» Material shown:
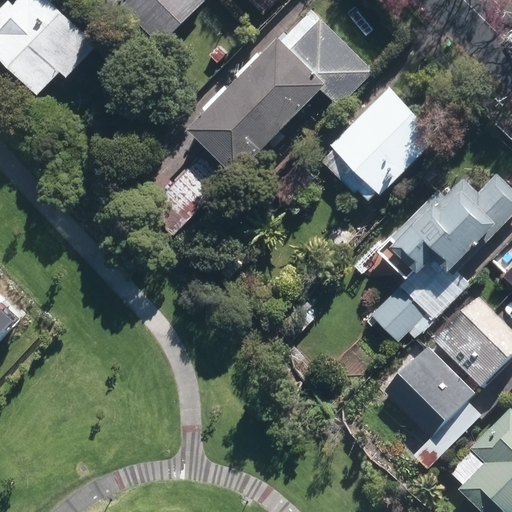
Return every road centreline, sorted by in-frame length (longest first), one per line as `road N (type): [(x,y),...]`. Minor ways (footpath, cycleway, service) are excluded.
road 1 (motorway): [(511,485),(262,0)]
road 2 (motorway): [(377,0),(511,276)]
...
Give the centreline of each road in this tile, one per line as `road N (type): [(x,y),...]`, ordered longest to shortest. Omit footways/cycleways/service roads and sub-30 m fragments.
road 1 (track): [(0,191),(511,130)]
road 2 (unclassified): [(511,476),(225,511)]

» Written task:
Convert the part of the data that begins with the line containing "Return every road" and ends with the line containing "road 2 (motorway): [(377,0),(511,276)]" into a two-column CSV with the headers task and answer. Give one row per task, put each field in quotes, and replace line breaks with spaces.

» Response to the exercise:
task,answer
"Return every road centreline, sorted by in-frame length (longest first), one per line as `road N (type): [(x,y),...]`. Minor ways (footpath, cycleway, service) are excluded.","road 1 (motorway): [(511,485),(262,0)] road 2 (motorway): [(377,0),(511,276)]"